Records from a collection
►
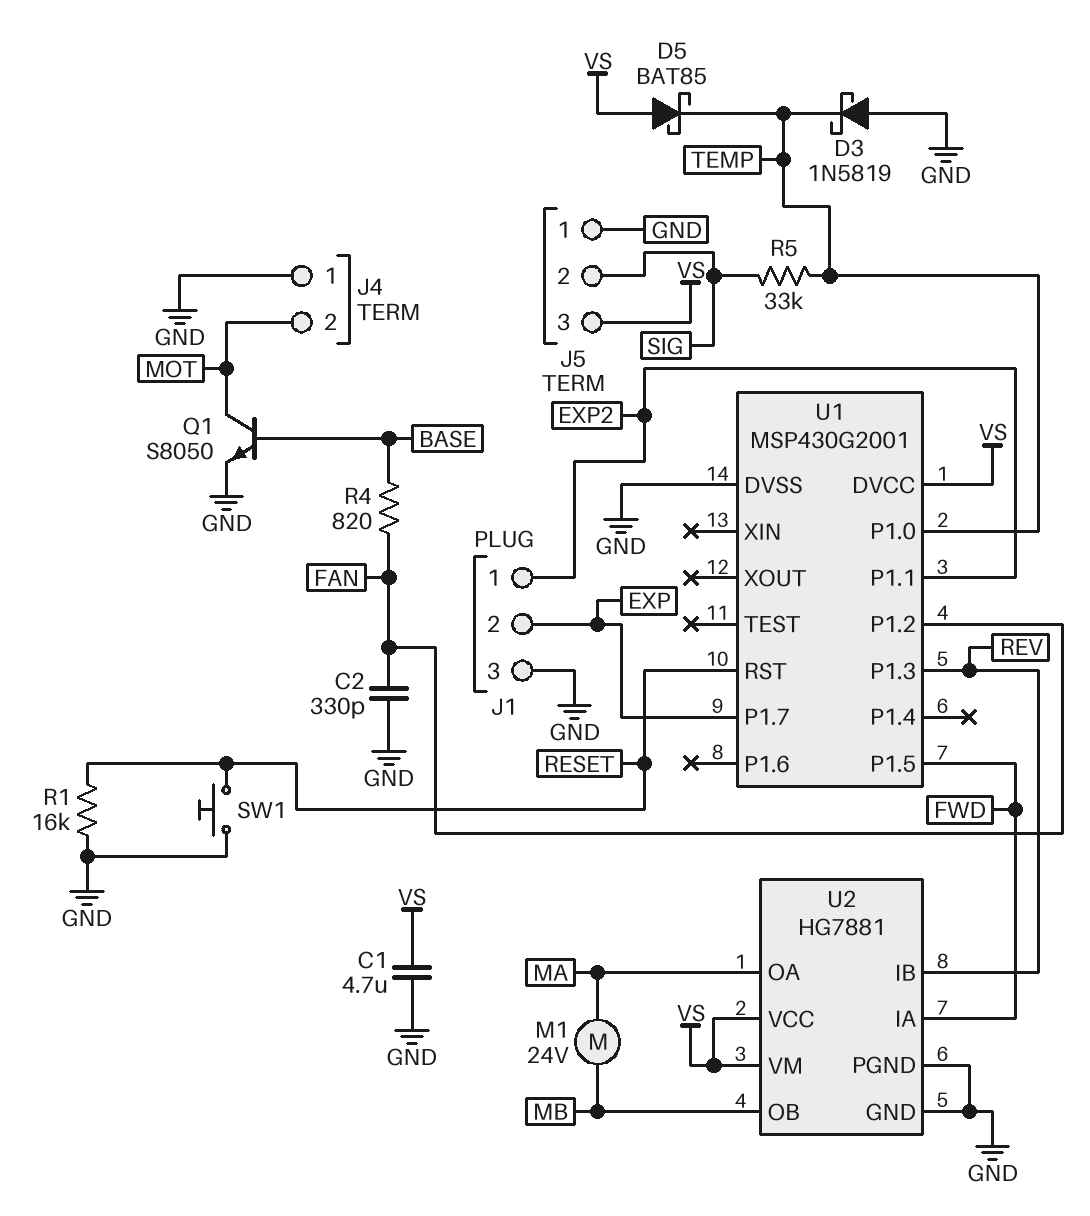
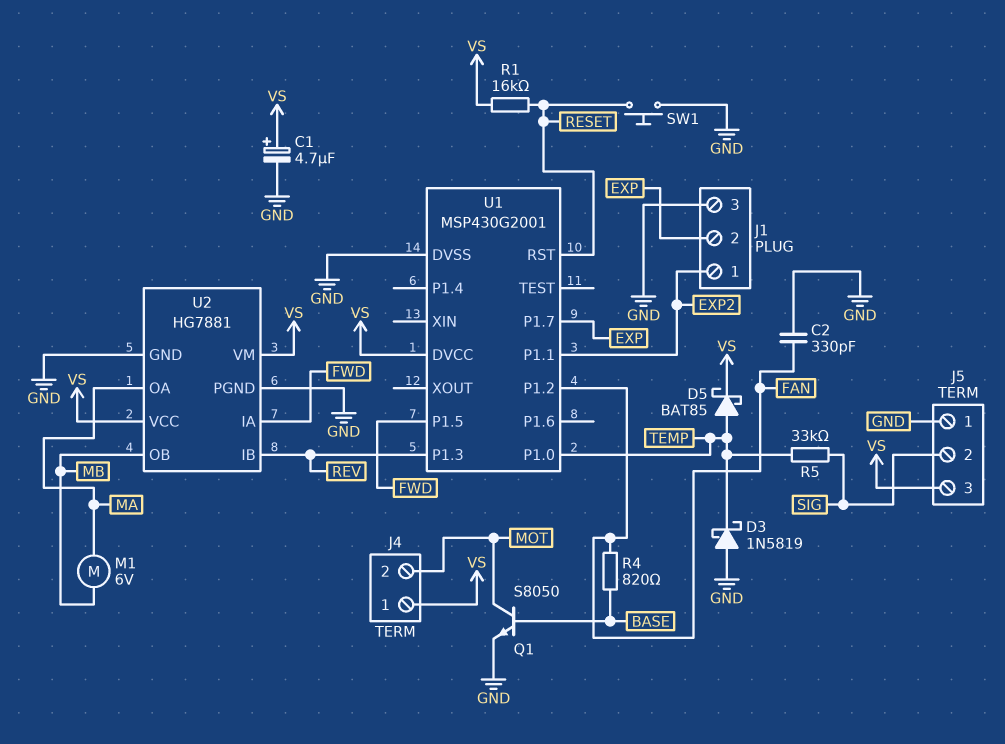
C1: 4.7uF (GND, VS) -> 4.7uF (plus VS, minus GND)
D5: schottky BAT85 (A VS, K TEMP) -> schottky BAT85 (A TEMP, K VS)
J4 pin 1: GND -> VS
M1: motor 24V (MA, MB) -> motor 6V (MA, MB)
R1: 16k (GND, RESET) -> 16k (RESET, VS)

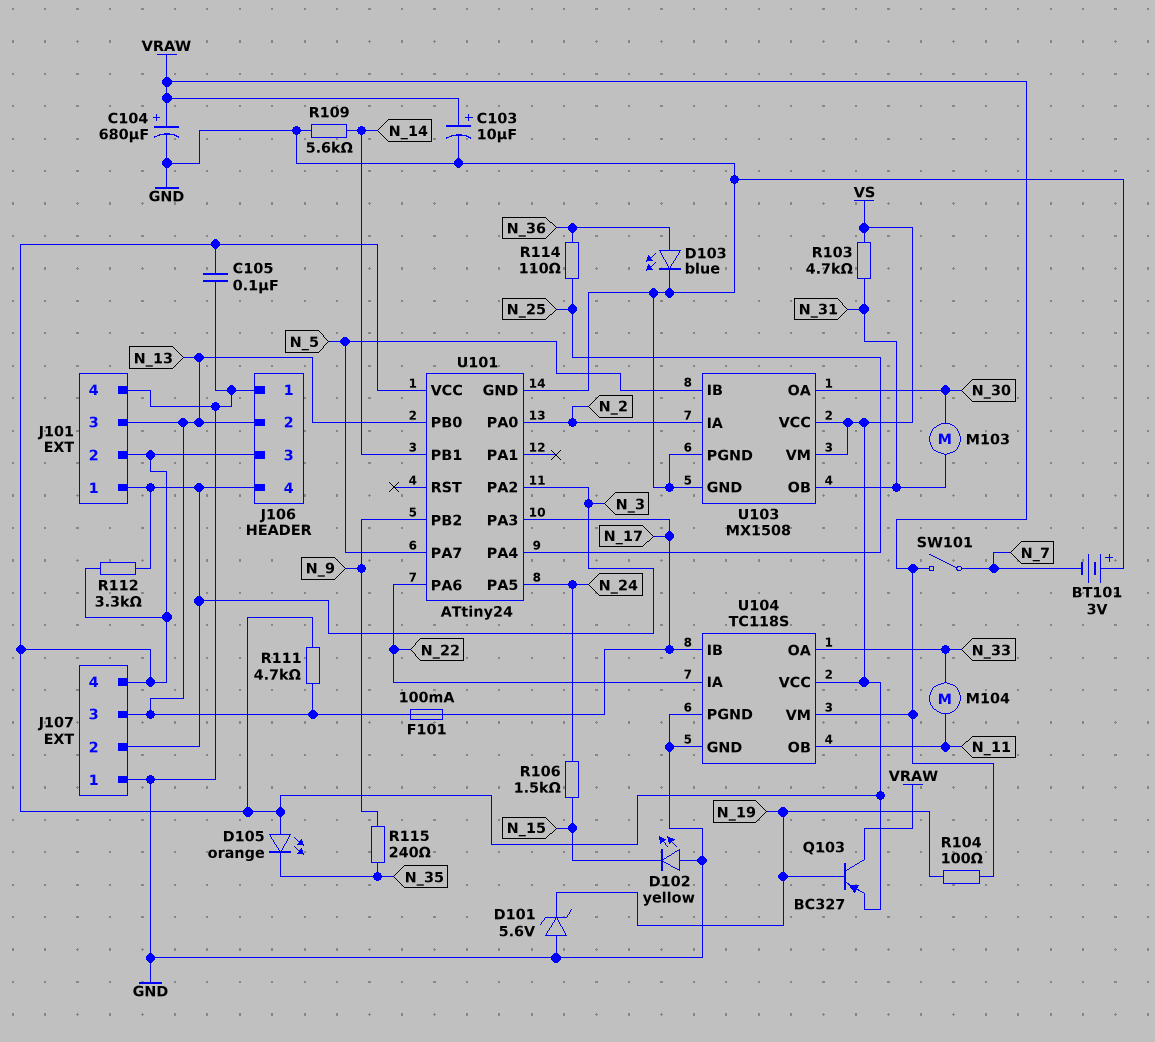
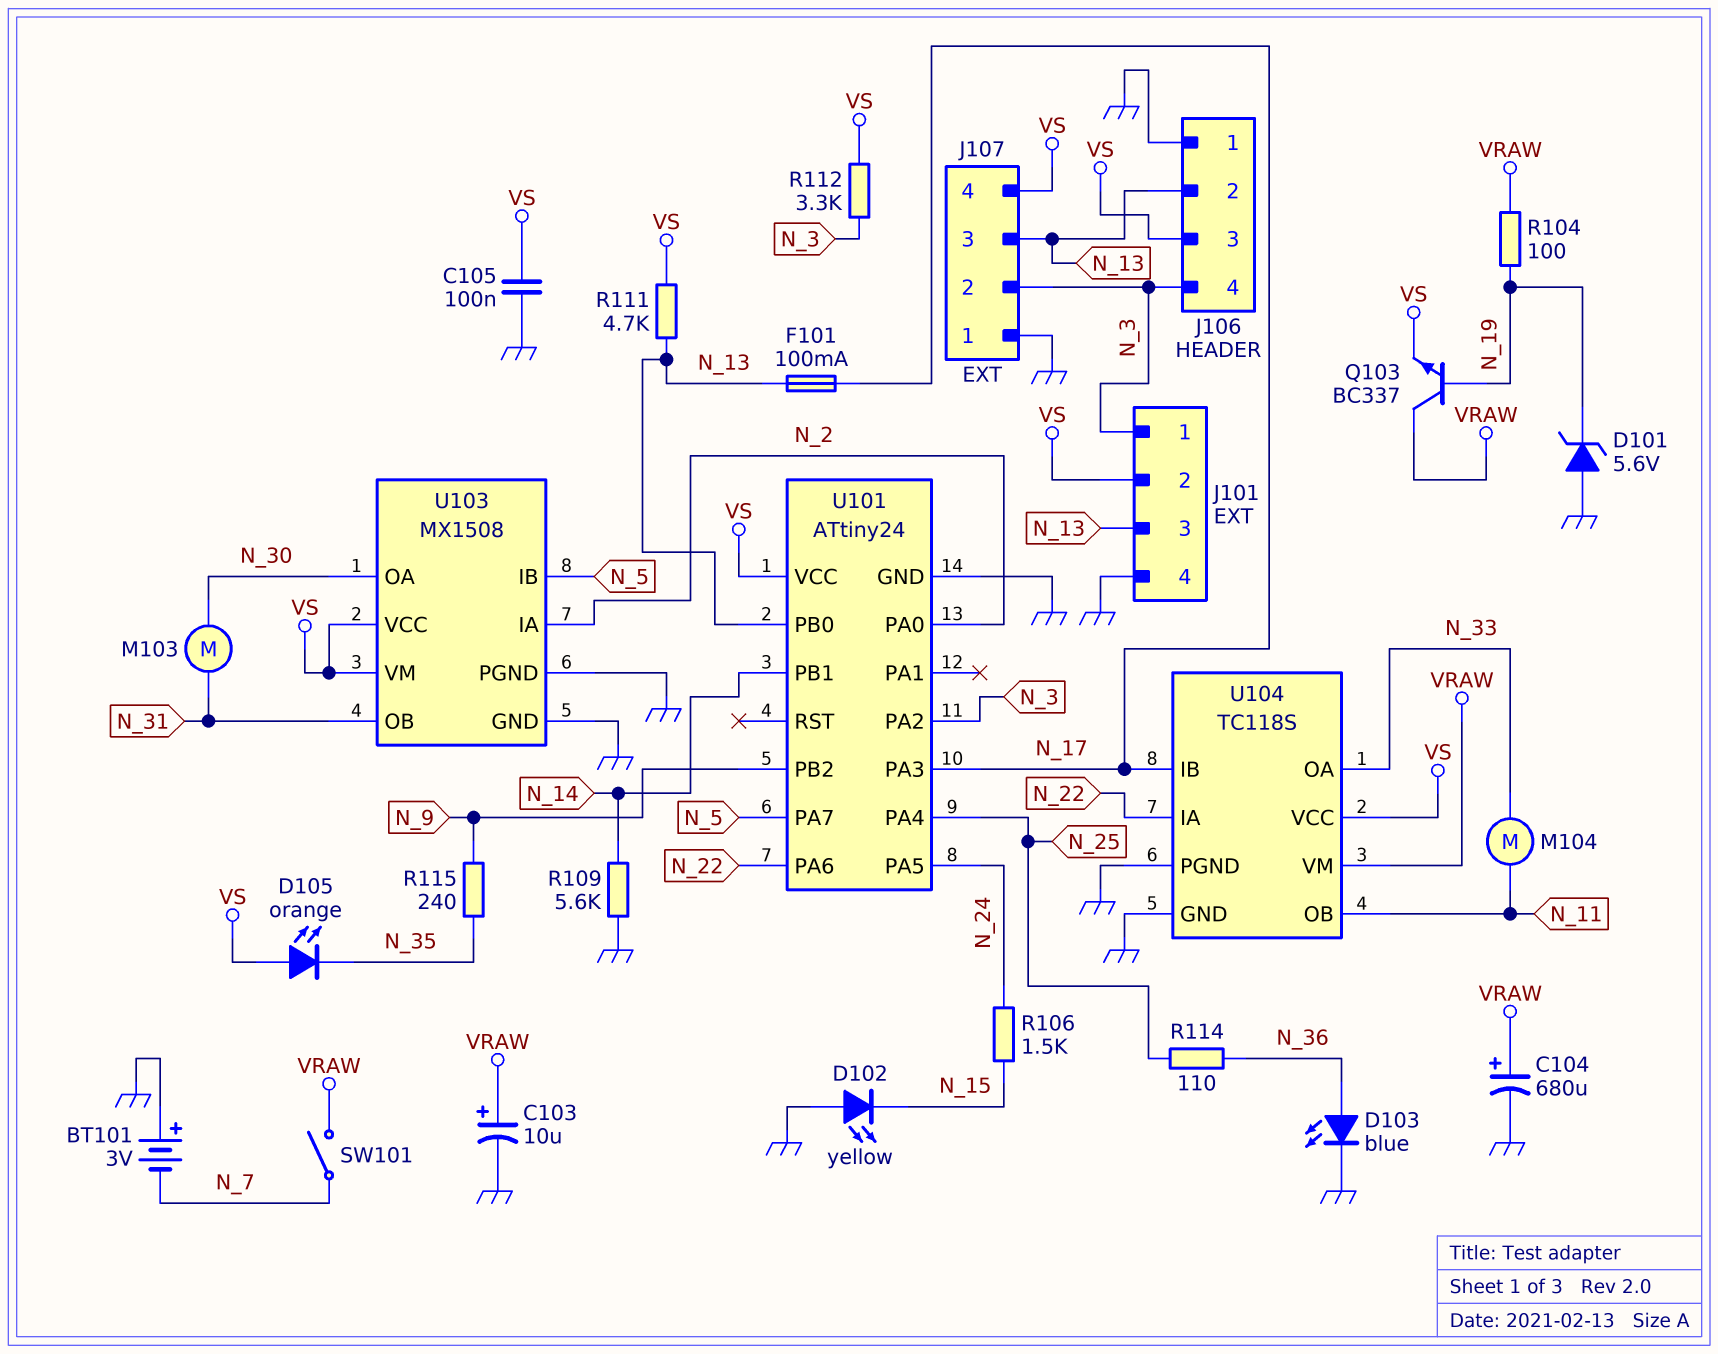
Q103: PNP BC327 (B N_19, C VRAW, E VS) -> NPN BC337 (B N_19, C VRAW, E VS)
R103: 4.7k (N_31, VS) -> none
◄
--- ABOUT THIS TASK ---
A faithful copy of the lines from the line containing "Q103: PNP BC327" to the end of the data should be set down, both ends included, and nothing more.

--- RESPONSE TO THIS EXERCISE ---
Q103: PNP BC327 (B N_19, C VRAW, E VS) -> NPN BC337 (B N_19, C VRAW, E VS)
R103: 4.7k (N_31, VS) -> none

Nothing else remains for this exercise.